- TO DO
This exercise asks for an exact copy of every entry below, with pictures omitted.

- RECORDS SUPPLIED

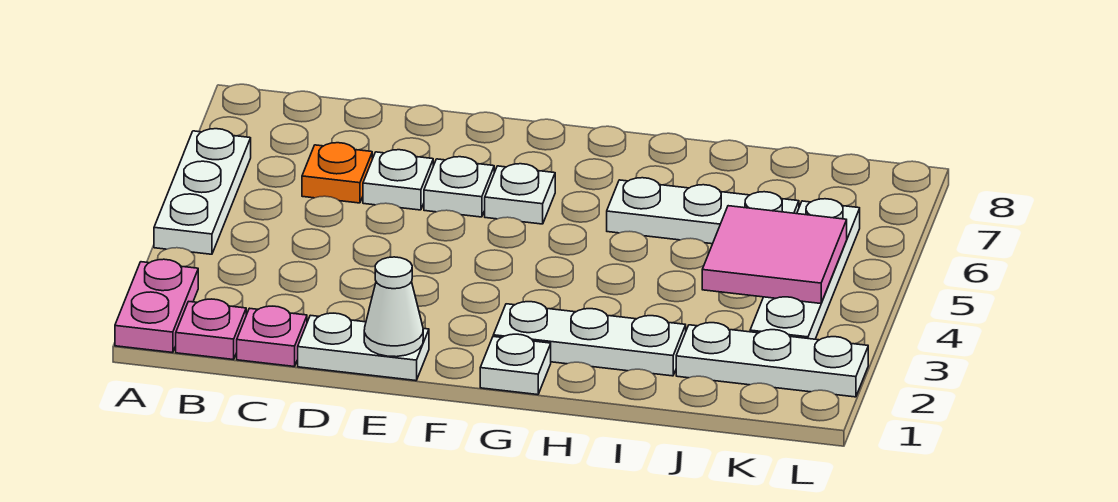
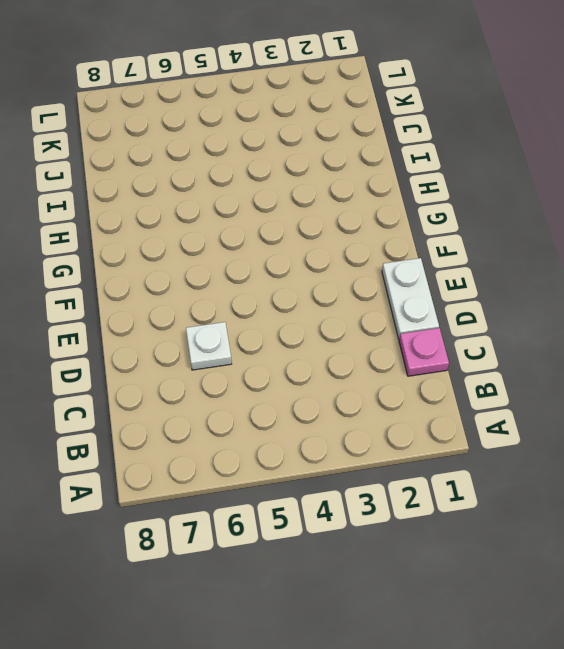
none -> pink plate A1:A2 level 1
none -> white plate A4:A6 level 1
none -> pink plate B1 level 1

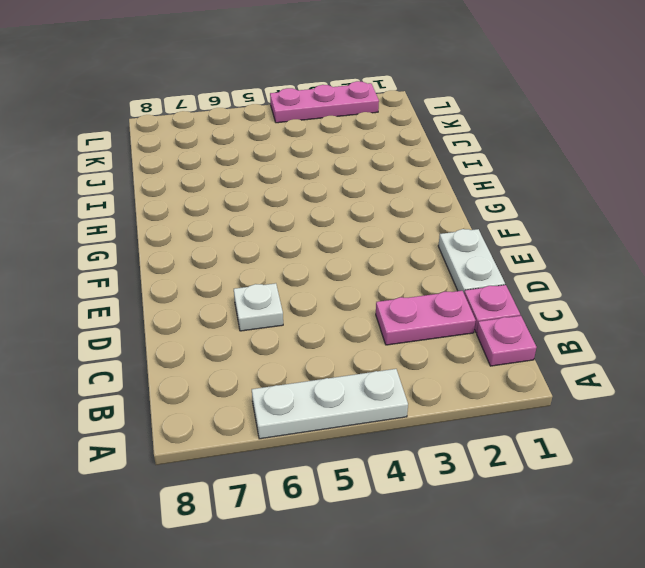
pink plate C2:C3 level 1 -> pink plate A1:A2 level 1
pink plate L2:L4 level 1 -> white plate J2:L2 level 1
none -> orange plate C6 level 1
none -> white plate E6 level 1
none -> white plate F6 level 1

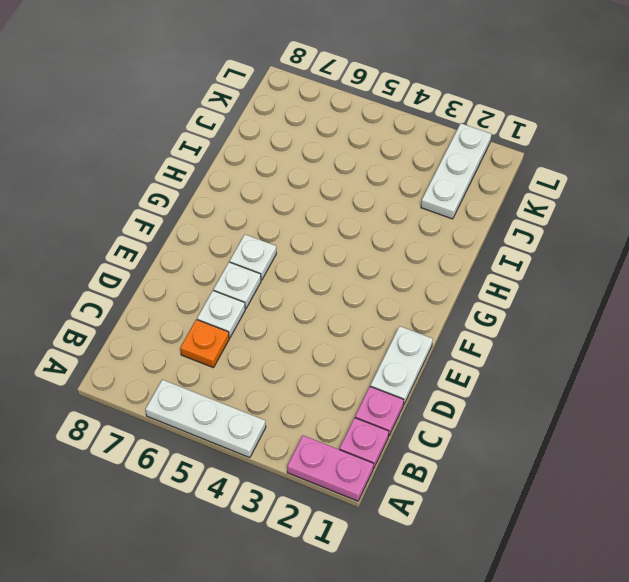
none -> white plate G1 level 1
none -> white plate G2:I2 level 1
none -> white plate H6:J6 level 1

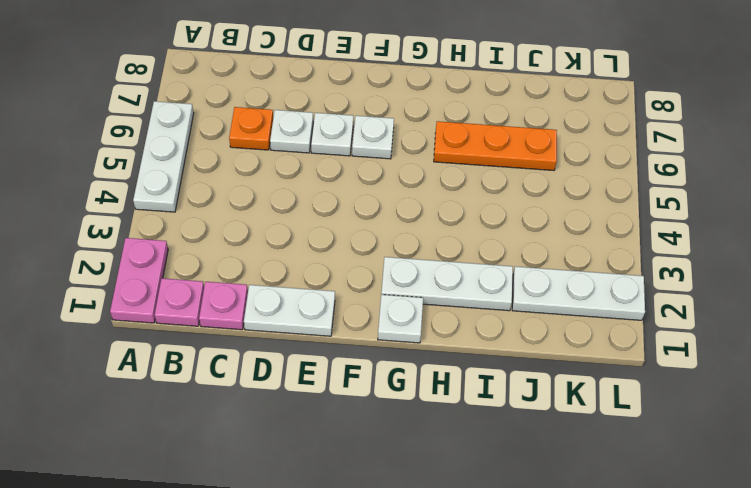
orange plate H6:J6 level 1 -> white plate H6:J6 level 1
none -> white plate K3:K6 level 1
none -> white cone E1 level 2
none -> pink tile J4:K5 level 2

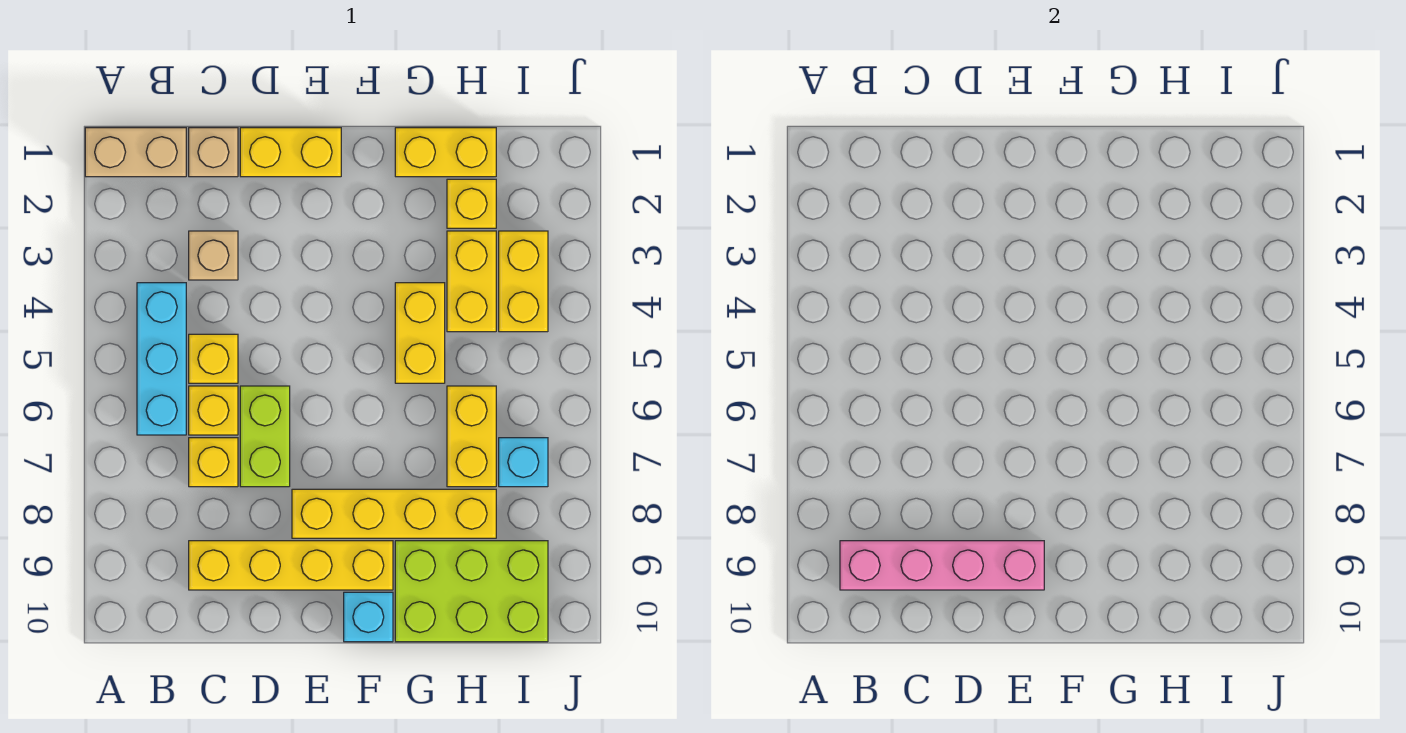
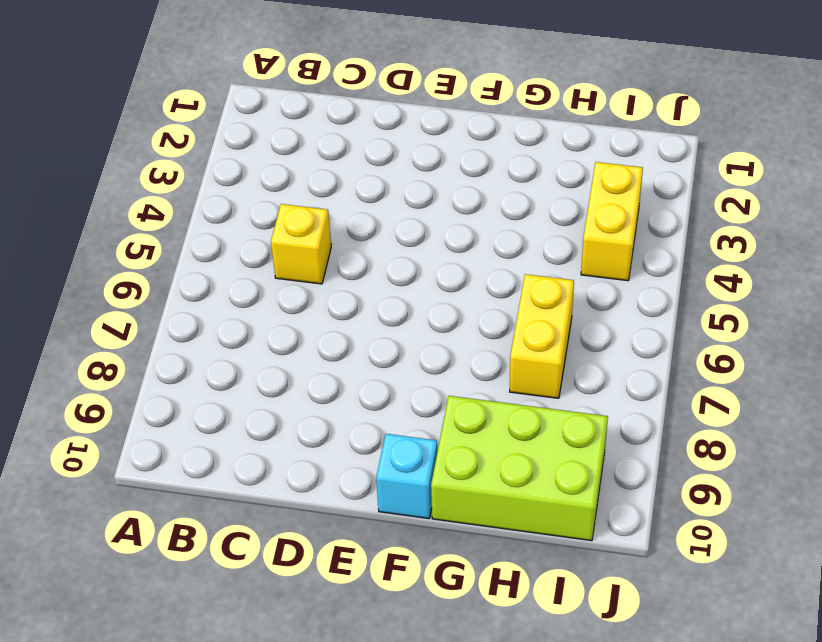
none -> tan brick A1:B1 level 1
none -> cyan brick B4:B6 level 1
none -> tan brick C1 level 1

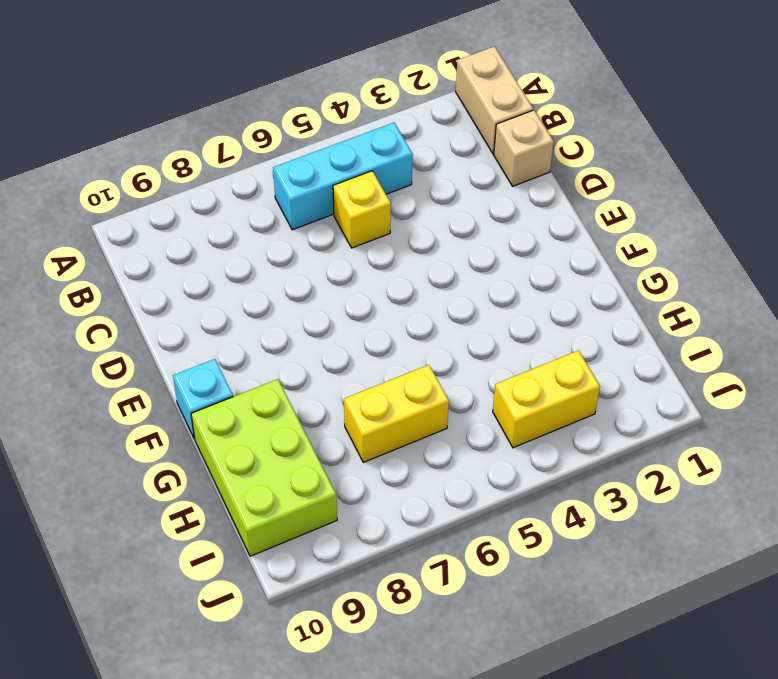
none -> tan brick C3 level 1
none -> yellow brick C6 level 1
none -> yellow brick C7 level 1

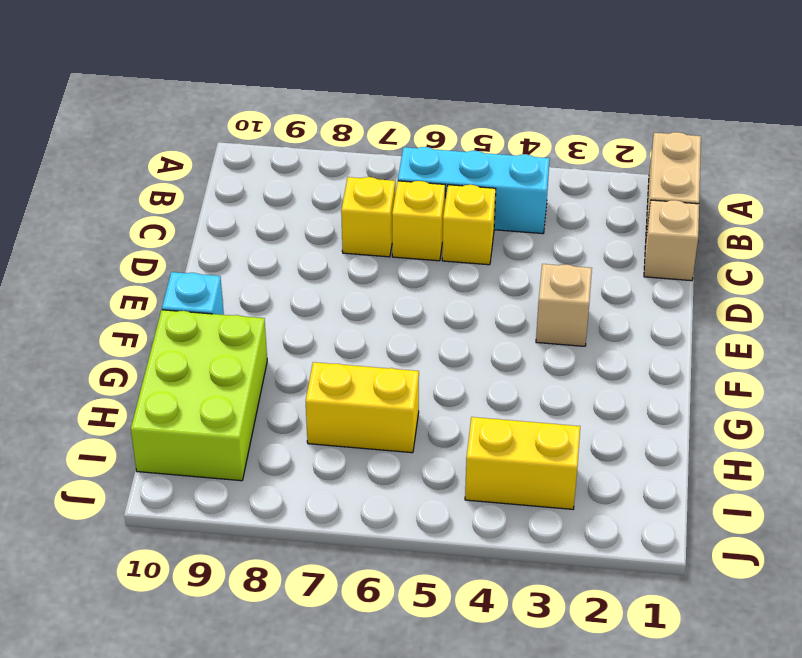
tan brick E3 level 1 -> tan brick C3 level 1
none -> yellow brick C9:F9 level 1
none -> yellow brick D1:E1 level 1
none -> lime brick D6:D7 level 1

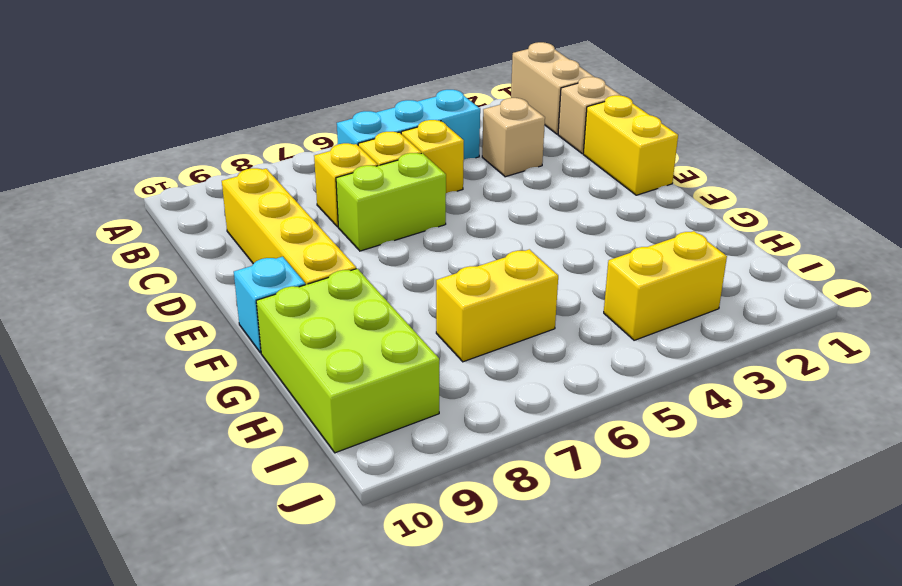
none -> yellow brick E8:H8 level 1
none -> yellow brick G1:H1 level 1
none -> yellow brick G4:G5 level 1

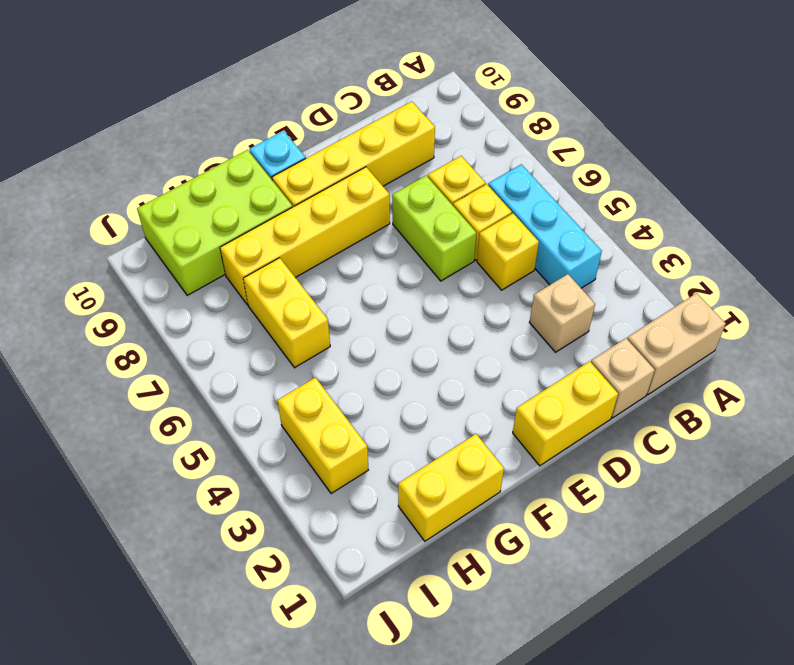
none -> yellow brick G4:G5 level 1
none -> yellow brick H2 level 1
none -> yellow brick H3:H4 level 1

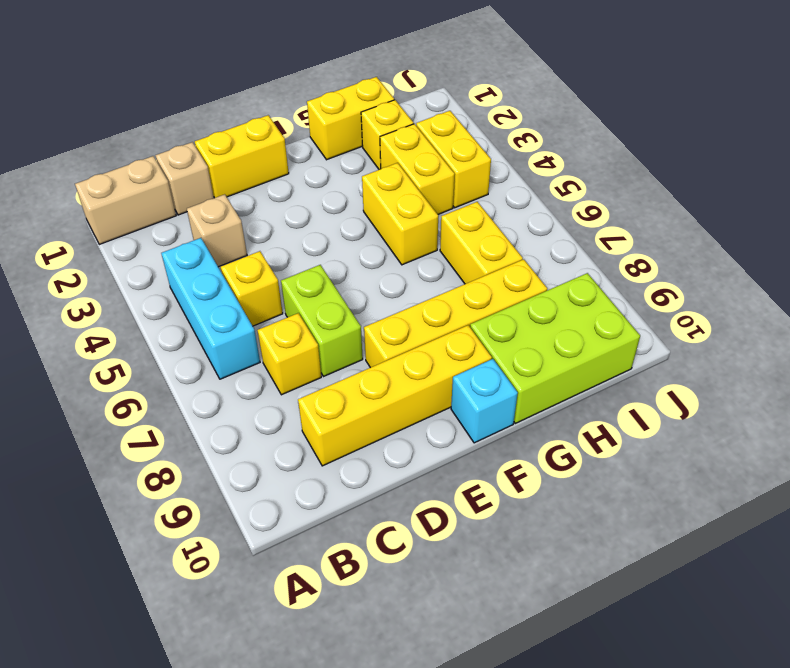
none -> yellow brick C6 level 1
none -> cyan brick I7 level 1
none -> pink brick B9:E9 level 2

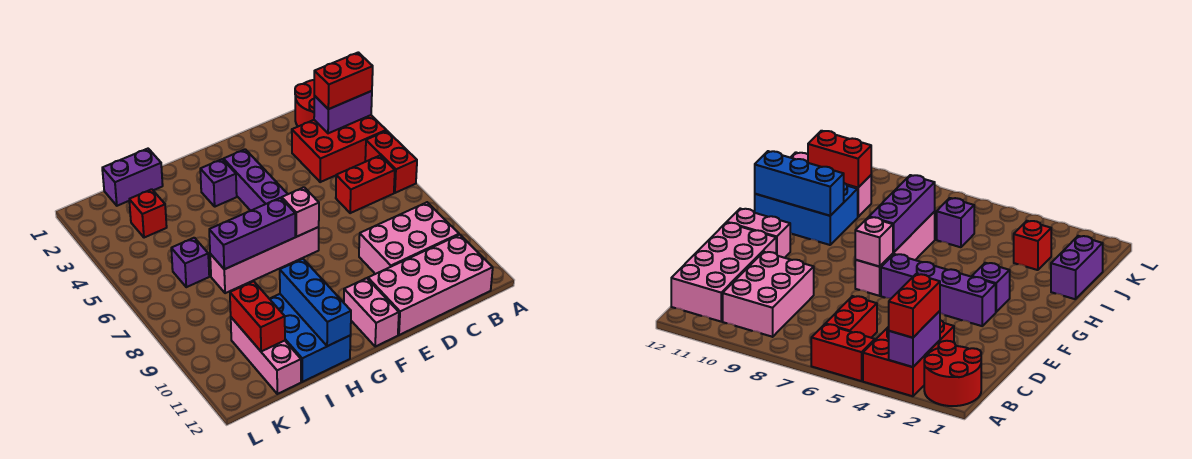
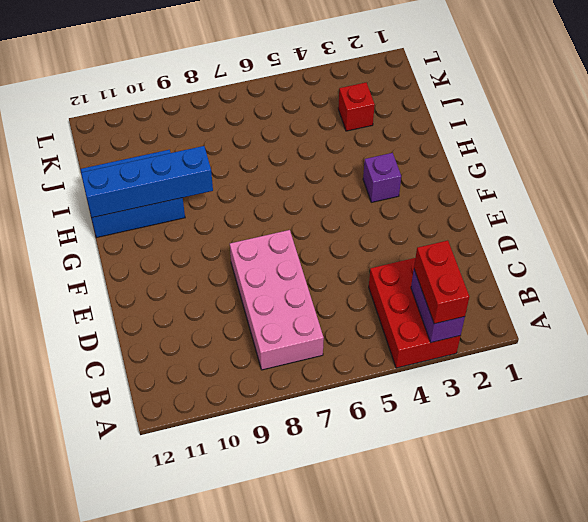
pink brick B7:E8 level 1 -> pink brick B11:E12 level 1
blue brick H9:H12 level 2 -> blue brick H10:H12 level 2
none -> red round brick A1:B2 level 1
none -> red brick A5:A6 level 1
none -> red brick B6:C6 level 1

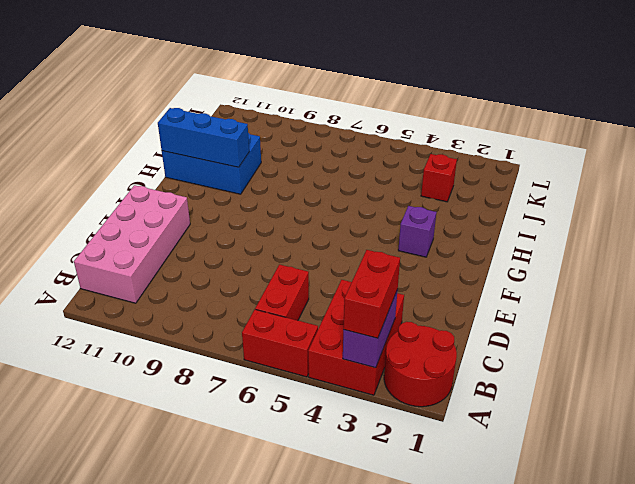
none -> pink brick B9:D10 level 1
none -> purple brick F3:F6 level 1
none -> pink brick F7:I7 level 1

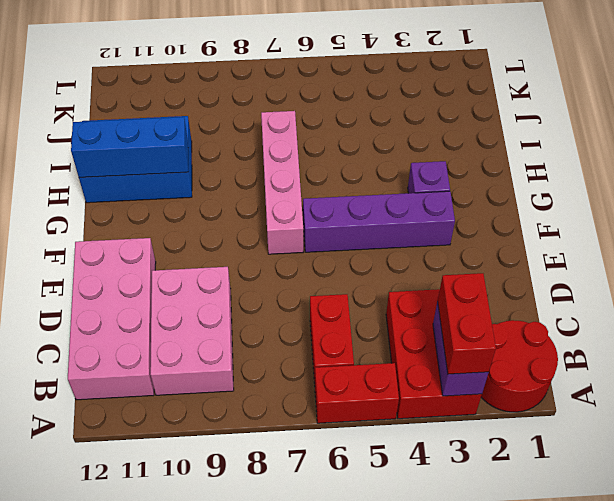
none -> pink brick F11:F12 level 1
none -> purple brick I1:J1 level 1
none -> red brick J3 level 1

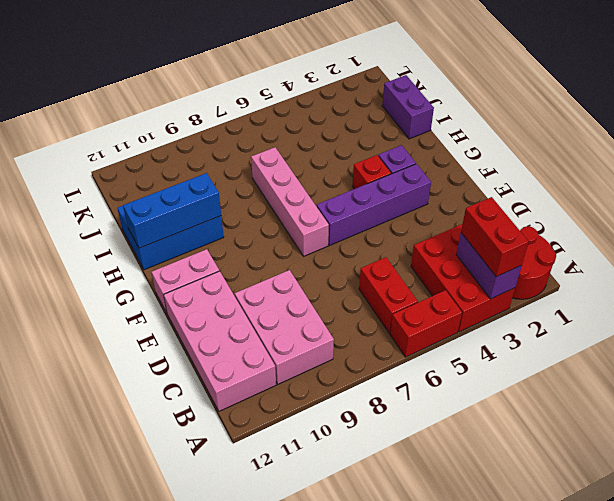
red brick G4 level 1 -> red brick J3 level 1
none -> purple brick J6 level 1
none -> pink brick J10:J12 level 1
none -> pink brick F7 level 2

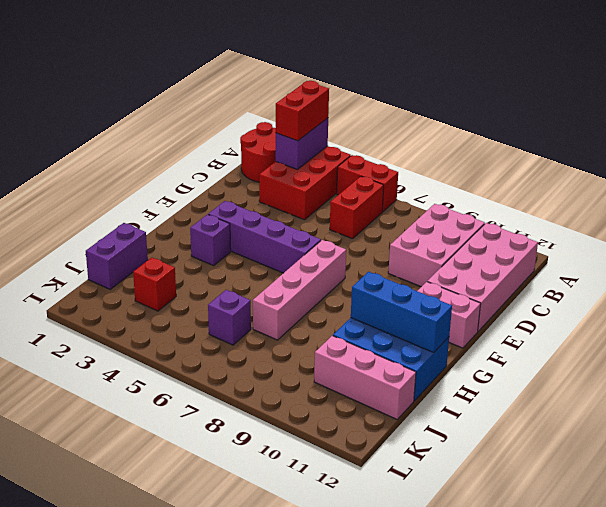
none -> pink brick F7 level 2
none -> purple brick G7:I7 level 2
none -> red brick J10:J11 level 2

- SOLUTION
none -> pink plate A1:A2 level 1
none -> white plate A4:A6 level 1
none -> pink plate B1 level 1

pink plate C2:C3 level 1 -> pink plate A1:A2 level 1
pink plate L2:L4 level 1 -> white plate J2:L2 level 1
none -> orange plate C6 level 1
none -> white plate E6 level 1
none -> white plate F6 level 1

none -> white plate G1 level 1
none -> white plate G2:I2 level 1
none -> white plate H6:J6 level 1

orange plate H6:J6 level 1 -> white plate H6:J6 level 1
none -> white plate K3:K6 level 1
none -> white cone E1 level 2
none -> pink tile J4:K5 level 2

none -> tan brick A1:B1 level 1
none -> cyan brick B4:B6 level 1
none -> tan brick C1 level 1

none -> tan brick C3 level 1
none -> yellow brick C6 level 1
none -> yellow brick C7 level 1

tan brick E3 level 1 -> tan brick C3 level 1
none -> yellow brick C9:F9 level 1
none -> yellow brick D1:E1 level 1
none -> lime brick D6:D7 level 1

none -> yellow brick E8:H8 level 1
none -> yellow brick G1:H1 level 1
none -> yellow brick G4:G5 level 1

none -> yellow brick G4:G5 level 1
none -> yellow brick H2 level 1
none -> yellow brick H3:H4 level 1

none -> yellow brick C6 level 1
none -> cyan brick I7 level 1
none -> pink brick B9:E9 level 2

pink brick B7:E8 level 1 -> pink brick B11:E12 level 1
blue brick H9:H12 level 2 -> blue brick H10:H12 level 2
none -> red round brick A1:B2 level 1
none -> red brick A5:A6 level 1
none -> red brick B6:C6 level 1

none -> pink brick B9:D10 level 1
none -> purple brick F3:F6 level 1
none -> pink brick F7:I7 level 1

none -> pink brick F11:F12 level 1
none -> purple brick I1:J1 level 1
none -> red brick J3 level 1

red brick G4 level 1 -> red brick J3 level 1
none -> purple brick J6 level 1
none -> pink brick J10:J12 level 1
none -> pink brick F7 level 2

none -> pink brick F7 level 2
none -> purple brick G7:I7 level 2
none -> red brick J10:J11 level 2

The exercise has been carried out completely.